■ **The problem**
As the answer, set down the lines below from the one containing "red round brick H4 level 1 -> none" through the one containing "brown brick B3:B6", exactly and inclusively, and no others.

=== Provided data ===

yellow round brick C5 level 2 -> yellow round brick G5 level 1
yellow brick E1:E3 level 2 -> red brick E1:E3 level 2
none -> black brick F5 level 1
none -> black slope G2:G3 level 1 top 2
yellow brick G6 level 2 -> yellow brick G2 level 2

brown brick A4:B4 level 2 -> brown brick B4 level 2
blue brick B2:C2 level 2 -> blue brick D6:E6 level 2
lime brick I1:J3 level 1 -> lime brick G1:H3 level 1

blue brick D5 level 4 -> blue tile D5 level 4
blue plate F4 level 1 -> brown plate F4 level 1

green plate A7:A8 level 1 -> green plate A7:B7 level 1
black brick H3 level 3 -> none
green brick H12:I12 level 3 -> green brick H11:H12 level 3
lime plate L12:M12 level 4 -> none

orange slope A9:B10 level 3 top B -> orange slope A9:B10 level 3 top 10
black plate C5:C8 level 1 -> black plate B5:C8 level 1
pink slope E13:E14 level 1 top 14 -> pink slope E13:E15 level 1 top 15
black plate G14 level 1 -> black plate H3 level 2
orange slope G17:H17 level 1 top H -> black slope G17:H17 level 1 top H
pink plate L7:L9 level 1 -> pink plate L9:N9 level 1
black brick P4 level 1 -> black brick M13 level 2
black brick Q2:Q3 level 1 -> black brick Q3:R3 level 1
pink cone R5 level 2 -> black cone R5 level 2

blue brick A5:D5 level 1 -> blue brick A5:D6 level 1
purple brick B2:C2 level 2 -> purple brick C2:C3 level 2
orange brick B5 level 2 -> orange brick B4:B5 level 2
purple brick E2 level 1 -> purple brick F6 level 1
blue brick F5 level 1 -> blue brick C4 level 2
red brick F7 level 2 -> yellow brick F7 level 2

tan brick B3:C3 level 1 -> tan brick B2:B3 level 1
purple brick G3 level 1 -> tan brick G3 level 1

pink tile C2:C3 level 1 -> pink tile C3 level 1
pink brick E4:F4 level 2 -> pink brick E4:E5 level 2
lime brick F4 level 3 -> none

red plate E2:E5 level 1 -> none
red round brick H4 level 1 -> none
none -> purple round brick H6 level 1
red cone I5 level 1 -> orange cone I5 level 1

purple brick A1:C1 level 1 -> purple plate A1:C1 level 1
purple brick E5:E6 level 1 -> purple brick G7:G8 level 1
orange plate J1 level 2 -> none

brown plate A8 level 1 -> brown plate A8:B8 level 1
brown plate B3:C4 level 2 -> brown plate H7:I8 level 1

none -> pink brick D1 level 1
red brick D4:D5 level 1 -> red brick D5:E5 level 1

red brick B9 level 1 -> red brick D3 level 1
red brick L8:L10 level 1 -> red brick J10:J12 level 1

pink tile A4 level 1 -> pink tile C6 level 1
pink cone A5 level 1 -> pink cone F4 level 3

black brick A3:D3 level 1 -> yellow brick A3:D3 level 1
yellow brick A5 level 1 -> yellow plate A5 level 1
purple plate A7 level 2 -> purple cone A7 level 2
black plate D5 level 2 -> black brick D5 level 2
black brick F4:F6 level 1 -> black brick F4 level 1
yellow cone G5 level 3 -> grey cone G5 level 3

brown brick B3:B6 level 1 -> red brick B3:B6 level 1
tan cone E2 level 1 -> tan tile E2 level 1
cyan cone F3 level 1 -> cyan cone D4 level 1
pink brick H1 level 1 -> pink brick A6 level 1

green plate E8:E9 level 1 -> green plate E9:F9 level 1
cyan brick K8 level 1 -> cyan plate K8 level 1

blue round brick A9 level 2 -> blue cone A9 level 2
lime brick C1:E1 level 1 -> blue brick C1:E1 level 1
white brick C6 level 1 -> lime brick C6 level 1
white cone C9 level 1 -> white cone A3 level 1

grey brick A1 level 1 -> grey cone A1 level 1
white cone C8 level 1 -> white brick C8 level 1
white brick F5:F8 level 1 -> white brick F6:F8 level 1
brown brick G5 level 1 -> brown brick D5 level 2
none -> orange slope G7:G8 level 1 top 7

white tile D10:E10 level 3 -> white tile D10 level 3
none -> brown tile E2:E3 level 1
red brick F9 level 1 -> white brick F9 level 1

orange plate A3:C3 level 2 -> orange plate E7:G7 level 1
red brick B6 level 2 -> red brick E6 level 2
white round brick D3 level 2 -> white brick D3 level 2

===

■ **Solution to this problem**
red round brick H4 level 1 -> none
none -> purple round brick H6 level 1
red cone I5 level 1 -> orange cone I5 level 1

purple brick A1:C1 level 1 -> purple plate A1:C1 level 1
purple brick E5:E6 level 1 -> purple brick G7:G8 level 1
orange plate J1 level 2 -> none

brown plate A8 level 1 -> brown plate A8:B8 level 1
brown plate B3:C4 level 2 -> brown plate H7:I8 level 1

none -> pink brick D1 level 1
red brick D4:D5 level 1 -> red brick D5:E5 level 1

red brick B9 level 1 -> red brick D3 level 1
red brick L8:L10 level 1 -> red brick J10:J12 level 1

pink tile A4 level 1 -> pink tile C6 level 1
pink cone A5 level 1 -> pink cone F4 level 3

black brick A3:D3 level 1 -> yellow brick A3:D3 level 1
yellow brick A5 level 1 -> yellow plate A5 level 1
purple plate A7 level 2 -> purple cone A7 level 2
black plate D5 level 2 -> black brick D5 level 2
black brick F4:F6 level 1 -> black brick F4 level 1
yellow cone G5 level 3 -> grey cone G5 level 3

brown brick B3:B6 level 1 -> red brick B3:B6 level 1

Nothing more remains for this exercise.